Object transformation records:
[Start of Attachment]
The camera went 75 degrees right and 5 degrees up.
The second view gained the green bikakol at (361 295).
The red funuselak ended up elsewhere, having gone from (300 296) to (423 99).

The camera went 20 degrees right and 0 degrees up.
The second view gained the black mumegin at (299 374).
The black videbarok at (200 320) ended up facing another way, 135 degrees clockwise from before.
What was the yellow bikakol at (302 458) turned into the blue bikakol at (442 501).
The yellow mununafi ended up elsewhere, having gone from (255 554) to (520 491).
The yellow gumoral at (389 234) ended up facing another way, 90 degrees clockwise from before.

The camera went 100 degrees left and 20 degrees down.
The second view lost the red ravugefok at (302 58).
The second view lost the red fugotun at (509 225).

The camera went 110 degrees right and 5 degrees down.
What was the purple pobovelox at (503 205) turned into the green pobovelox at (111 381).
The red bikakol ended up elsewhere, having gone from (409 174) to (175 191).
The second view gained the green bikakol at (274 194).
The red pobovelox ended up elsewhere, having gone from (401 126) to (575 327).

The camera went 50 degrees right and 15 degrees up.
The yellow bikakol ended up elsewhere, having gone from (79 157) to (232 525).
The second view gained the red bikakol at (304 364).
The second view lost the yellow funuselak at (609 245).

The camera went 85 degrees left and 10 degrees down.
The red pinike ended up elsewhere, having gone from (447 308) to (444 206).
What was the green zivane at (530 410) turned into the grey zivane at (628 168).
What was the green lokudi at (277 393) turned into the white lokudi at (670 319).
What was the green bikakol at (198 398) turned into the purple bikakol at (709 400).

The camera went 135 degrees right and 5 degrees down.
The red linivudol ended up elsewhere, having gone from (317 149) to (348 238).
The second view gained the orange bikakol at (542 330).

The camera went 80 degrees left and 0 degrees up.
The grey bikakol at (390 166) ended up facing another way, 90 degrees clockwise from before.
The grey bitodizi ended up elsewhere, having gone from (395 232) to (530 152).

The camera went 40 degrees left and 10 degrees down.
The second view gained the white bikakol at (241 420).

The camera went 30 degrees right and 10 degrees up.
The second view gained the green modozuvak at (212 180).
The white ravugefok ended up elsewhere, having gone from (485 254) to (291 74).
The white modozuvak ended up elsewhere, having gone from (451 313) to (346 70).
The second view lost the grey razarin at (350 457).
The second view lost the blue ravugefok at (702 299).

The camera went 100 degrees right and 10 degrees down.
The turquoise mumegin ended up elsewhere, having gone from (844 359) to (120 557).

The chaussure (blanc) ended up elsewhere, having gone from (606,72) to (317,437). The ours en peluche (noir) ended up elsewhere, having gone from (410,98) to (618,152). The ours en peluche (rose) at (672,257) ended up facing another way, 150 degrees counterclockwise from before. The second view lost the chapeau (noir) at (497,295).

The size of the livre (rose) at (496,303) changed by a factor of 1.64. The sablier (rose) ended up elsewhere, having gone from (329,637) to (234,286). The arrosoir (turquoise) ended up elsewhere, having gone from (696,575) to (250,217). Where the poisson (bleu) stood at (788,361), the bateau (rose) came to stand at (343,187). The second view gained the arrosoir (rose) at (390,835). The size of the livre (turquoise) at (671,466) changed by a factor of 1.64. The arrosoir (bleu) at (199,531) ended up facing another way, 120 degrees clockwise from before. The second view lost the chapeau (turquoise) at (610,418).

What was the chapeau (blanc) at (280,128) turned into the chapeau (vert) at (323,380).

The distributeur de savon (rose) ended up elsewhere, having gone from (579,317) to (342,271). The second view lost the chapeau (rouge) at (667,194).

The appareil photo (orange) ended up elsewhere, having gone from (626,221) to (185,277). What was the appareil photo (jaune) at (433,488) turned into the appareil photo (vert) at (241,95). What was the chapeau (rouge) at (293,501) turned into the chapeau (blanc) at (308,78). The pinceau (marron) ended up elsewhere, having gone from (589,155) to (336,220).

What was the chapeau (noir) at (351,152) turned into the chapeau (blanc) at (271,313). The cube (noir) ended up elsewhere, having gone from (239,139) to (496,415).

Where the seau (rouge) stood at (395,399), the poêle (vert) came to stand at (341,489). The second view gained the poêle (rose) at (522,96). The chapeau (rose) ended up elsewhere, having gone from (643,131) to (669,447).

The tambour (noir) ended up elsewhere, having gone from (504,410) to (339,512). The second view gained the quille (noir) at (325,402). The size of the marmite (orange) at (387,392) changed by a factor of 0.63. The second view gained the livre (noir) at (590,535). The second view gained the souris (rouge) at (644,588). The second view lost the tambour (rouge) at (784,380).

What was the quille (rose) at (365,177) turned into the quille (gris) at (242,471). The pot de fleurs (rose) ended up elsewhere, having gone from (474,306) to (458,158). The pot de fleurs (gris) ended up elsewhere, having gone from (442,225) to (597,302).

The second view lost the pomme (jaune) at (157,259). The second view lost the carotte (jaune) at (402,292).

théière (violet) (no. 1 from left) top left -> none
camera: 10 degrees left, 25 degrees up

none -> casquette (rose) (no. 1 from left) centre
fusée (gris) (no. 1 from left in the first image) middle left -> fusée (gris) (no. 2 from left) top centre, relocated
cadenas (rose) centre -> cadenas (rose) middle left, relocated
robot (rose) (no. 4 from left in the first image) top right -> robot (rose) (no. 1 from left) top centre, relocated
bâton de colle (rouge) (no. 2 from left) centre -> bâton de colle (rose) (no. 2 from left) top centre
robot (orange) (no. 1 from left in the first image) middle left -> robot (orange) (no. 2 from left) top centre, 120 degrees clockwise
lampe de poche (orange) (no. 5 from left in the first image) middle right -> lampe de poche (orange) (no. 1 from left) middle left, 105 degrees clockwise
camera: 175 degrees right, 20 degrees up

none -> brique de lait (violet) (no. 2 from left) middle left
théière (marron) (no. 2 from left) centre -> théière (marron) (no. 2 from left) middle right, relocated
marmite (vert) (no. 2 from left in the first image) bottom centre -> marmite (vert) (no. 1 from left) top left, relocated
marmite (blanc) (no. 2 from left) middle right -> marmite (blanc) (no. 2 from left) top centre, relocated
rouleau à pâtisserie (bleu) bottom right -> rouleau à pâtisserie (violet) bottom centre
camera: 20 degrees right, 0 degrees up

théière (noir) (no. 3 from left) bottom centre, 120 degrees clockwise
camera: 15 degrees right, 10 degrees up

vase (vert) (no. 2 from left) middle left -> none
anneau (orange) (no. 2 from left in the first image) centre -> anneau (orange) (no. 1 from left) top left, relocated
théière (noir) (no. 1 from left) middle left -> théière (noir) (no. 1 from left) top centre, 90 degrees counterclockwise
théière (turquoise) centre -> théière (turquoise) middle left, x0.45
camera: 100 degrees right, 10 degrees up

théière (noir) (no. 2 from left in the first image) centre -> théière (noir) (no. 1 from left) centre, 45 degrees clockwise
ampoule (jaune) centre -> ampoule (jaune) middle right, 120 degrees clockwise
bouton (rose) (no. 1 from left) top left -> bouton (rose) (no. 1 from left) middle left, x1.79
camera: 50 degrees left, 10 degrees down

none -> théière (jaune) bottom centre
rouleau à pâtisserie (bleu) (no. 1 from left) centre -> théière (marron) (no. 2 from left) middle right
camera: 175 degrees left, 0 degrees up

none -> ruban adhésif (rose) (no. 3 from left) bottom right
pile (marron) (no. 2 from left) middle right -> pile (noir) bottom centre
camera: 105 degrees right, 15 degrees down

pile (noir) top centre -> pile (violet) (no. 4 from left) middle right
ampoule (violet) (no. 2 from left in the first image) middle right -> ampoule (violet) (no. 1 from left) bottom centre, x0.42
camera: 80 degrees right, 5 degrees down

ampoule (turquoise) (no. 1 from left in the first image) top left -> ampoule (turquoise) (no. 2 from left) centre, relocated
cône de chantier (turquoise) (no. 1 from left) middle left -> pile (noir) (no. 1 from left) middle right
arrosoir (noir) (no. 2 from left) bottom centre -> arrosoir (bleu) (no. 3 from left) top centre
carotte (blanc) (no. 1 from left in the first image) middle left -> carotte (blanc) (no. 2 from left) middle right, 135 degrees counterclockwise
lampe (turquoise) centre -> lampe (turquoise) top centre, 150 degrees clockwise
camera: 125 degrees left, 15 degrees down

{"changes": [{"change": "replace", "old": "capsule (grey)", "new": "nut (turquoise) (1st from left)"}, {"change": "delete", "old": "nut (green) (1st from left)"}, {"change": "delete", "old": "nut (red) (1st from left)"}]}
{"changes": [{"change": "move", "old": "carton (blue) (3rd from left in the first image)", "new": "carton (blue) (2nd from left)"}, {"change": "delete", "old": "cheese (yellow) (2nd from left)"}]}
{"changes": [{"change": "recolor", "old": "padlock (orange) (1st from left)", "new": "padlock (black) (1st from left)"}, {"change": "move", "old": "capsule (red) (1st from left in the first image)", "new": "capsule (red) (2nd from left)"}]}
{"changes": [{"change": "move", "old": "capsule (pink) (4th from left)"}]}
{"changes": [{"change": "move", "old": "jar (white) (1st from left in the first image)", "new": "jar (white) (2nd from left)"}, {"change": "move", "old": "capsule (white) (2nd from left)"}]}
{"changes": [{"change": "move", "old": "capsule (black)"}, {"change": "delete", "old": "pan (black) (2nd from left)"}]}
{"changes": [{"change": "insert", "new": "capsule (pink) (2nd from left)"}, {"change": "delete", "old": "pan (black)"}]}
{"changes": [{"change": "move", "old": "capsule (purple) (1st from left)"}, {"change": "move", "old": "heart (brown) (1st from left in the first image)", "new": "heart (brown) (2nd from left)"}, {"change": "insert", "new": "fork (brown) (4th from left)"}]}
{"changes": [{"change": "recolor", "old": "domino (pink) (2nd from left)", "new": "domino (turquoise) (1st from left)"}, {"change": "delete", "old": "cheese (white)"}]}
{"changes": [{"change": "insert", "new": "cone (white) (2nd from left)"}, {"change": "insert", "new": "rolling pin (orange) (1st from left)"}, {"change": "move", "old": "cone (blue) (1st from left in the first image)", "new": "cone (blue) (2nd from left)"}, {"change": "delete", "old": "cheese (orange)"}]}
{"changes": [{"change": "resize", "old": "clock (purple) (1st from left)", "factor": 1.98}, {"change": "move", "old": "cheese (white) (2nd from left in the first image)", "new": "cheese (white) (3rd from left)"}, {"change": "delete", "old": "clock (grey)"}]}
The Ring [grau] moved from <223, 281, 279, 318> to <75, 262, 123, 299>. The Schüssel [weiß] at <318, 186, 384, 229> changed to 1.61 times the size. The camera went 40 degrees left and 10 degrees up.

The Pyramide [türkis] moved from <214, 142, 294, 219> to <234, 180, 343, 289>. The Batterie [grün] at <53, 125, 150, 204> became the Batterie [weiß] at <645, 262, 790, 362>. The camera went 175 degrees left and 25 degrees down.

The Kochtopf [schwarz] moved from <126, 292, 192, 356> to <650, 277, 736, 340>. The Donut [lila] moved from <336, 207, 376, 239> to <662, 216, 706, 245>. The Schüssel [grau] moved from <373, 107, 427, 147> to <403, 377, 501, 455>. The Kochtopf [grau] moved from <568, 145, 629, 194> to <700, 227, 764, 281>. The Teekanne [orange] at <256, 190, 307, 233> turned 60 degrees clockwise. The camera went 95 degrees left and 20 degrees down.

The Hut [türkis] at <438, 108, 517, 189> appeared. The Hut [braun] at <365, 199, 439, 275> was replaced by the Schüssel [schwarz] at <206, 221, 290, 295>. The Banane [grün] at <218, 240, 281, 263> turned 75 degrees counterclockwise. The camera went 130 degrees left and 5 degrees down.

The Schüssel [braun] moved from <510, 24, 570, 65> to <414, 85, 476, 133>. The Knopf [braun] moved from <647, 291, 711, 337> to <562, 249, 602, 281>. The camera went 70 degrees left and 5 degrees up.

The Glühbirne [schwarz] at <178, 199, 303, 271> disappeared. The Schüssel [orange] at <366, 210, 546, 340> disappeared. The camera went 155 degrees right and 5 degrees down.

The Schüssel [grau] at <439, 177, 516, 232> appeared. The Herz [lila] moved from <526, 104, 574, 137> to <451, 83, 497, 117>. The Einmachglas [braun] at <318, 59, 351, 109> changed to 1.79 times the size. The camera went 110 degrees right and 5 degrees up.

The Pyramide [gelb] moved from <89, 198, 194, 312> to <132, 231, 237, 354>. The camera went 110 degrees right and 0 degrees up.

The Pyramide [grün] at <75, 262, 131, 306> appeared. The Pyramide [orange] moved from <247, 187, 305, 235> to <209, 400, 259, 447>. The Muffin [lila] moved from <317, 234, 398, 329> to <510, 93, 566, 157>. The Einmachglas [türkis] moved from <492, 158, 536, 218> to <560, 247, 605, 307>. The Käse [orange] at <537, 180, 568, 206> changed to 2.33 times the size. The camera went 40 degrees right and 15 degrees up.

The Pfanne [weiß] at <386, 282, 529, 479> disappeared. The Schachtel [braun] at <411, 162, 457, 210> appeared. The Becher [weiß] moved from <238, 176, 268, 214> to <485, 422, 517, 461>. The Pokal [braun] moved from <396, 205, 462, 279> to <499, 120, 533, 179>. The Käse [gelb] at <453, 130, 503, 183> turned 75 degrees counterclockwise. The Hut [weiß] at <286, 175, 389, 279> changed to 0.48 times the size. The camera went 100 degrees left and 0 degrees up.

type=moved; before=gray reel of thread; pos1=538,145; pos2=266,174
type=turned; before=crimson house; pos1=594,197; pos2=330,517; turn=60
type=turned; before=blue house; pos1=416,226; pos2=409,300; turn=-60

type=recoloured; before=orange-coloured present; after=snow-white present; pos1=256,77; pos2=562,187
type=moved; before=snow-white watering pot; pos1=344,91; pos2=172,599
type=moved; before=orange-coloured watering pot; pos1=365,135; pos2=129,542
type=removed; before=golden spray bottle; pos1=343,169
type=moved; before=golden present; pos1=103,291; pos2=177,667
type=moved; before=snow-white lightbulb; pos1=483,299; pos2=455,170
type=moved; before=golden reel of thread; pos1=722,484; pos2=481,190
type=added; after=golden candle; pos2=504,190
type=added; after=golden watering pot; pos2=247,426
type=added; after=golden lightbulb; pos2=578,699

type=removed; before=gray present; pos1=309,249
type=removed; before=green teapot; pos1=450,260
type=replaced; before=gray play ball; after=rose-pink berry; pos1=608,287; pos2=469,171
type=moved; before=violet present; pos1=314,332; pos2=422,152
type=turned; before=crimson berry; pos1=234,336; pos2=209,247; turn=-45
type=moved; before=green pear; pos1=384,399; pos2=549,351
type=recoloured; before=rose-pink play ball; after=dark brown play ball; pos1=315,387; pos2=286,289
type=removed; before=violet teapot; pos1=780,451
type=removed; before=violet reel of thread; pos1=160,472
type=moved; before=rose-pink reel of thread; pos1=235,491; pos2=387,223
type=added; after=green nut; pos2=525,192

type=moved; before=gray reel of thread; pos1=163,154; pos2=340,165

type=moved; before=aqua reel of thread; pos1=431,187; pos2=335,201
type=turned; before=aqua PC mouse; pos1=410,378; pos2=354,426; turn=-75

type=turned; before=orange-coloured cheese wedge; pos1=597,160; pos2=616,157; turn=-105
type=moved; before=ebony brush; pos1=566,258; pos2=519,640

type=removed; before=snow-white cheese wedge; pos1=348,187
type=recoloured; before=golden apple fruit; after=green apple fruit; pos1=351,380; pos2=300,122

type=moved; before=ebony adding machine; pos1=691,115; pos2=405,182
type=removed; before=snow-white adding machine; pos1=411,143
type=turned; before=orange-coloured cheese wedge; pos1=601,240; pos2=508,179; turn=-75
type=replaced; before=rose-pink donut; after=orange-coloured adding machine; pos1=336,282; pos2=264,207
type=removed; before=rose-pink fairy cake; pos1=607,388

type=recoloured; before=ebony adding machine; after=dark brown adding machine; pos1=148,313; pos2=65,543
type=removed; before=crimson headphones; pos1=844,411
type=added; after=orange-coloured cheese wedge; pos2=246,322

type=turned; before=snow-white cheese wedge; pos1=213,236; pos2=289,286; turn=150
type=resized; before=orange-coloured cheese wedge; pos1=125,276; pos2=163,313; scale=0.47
[End of Attachment]
• [Description of the task]:
From the data above, reproduce word for word the lines running from the line with "The red pobovelox" to the line with "The camera went 85", ends included.

• [Solution to this problem]:
The red pobovelox ended up elsewhere, having gone from (401 126) to (575 327).

The camera went 50 degrees right and 15 degrees up.
The yellow bikakol ended up elsewhere, having gone from (79 157) to (232 525).
The second view gained the red bikakol at (304 364).
The second view lost the yellow funuselak at (609 245).

The camera went 85 degrees left and 10 degrees down.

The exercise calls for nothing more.